### What to do:
Could you give every record again, exactly as it reads?

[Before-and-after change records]
▬▬▬▬▬▬
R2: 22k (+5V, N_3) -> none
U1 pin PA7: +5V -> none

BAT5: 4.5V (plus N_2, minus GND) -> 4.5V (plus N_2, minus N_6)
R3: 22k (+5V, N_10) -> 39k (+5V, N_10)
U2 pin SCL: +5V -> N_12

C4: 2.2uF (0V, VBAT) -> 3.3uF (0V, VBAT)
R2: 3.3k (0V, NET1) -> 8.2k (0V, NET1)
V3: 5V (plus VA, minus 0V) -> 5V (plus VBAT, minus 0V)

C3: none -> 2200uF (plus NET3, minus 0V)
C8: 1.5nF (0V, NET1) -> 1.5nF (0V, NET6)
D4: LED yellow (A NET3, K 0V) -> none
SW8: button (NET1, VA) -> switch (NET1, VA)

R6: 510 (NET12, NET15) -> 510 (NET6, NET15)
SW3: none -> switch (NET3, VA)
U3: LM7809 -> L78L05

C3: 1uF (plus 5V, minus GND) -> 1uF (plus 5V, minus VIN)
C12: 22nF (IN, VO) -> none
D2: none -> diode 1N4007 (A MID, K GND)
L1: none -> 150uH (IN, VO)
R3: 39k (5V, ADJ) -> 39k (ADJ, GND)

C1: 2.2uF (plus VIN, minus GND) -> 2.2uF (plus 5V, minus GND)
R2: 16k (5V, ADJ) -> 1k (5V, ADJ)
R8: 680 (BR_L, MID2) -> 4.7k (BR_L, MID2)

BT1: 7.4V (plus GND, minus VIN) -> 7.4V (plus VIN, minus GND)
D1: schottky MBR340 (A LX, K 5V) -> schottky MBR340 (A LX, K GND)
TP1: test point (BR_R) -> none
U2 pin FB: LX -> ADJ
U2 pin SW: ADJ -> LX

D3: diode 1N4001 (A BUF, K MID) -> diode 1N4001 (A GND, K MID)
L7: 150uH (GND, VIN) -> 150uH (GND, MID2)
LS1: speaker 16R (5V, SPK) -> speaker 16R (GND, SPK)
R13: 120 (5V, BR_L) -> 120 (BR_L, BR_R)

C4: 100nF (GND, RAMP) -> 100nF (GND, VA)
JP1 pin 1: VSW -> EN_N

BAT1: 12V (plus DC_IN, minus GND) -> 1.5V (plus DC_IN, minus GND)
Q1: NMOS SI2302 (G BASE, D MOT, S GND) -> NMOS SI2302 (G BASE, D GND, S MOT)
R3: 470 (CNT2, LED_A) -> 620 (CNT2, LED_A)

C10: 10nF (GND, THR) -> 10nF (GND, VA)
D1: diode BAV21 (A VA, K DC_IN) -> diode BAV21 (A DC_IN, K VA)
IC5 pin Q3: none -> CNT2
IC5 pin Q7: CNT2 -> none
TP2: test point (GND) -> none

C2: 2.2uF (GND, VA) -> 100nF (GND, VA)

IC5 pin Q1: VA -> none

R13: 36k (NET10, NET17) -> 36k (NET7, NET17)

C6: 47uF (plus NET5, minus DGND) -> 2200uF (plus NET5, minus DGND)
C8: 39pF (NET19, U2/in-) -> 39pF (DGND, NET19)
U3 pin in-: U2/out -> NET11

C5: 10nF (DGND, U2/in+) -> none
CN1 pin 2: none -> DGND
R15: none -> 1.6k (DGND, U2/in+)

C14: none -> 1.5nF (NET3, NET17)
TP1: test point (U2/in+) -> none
▬▬▬▬▬▬
### Reply:
R2: 22k (+5V, N_3) -> none
U1 pin PA7: +5V -> none

BAT5: 4.5V (plus N_2, minus GND) -> 4.5V (plus N_2, minus N_6)
R3: 22k (+5V, N_10) -> 39k (+5V, N_10)
U2 pin SCL: +5V -> N_12

C4: 2.2uF (0V, VBAT) -> 3.3uF (0V, VBAT)
R2: 3.3k (0V, NET1) -> 8.2k (0V, NET1)
V3: 5V (plus VA, minus 0V) -> 5V (plus VBAT, minus 0V)

C3: none -> 2200uF (plus NET3, minus 0V)
C8: 1.5nF (0V, NET1) -> 1.5nF (0V, NET6)
D4: LED yellow (A NET3, K 0V) -> none
SW8: button (NET1, VA) -> switch (NET1, VA)

R6: 510 (NET12, NET15) -> 510 (NET6, NET15)
SW3: none -> switch (NET3, VA)
U3: LM7809 -> L78L05

C3: 1uF (plus 5V, minus GND) -> 1uF (plus 5V, minus VIN)
C12: 22nF (IN, VO) -> none
D2: none -> diode 1N4007 (A MID, K GND)
L1: none -> 150uH (IN, VO)
R3: 39k (5V, ADJ) -> 39k (ADJ, GND)

C1: 2.2uF (plus VIN, minus GND) -> 2.2uF (plus 5V, minus GND)
R2: 16k (5V, ADJ) -> 1k (5V, ADJ)
R8: 680 (BR_L, MID2) -> 4.7k (BR_L, MID2)

BT1: 7.4V (plus GND, minus VIN) -> 7.4V (plus VIN, minus GND)
D1: schottky MBR340 (A LX, K 5V) -> schottky MBR340 (A LX, K GND)
TP1: test point (BR_R) -> none
U2 pin FB: LX -> ADJ
U2 pin SW: ADJ -> LX

D3: diode 1N4001 (A BUF, K MID) -> diode 1N4001 (A GND, K MID)
L7: 150uH (GND, VIN) -> 150uH (GND, MID2)
LS1: speaker 16R (5V, SPK) -> speaker 16R (GND, SPK)
R13: 120 (5V, BR_L) -> 120 (BR_L, BR_R)

C4: 100nF (GND, RAMP) -> 100nF (GND, VA)
JP1 pin 1: VSW -> EN_N

BAT1: 12V (plus DC_IN, minus GND) -> 1.5V (plus DC_IN, minus GND)
Q1: NMOS SI2302 (G BASE, D MOT, S GND) -> NMOS SI2302 (G BASE, D GND, S MOT)
R3: 470 (CNT2, LED_A) -> 620 (CNT2, LED_A)

C10: 10nF (GND, THR) -> 10nF (GND, VA)
D1: diode BAV21 (A VA, K DC_IN) -> diode BAV21 (A DC_IN, K VA)
IC5 pin Q3: none -> CNT2
IC5 pin Q7: CNT2 -> none
TP2: test point (GND) -> none

C2: 2.2uF (GND, VA) -> 100nF (GND, VA)

IC5 pin Q1: VA -> none

R13: 36k (NET10, NET17) -> 36k (NET7, NET17)

C6: 47uF (plus NET5, minus DGND) -> 2200uF (plus NET5, minus DGND)
C8: 39pF (NET19, U2/in-) -> 39pF (DGND, NET19)
U3 pin in-: U2/out -> NET11

C5: 10nF (DGND, U2/in+) -> none
CN1 pin 2: none -> DGND
R15: none -> 1.6k (DGND, U2/in+)

C14: none -> 1.5nF (NET3, NET17)
TP1: test point (U2/in+) -> none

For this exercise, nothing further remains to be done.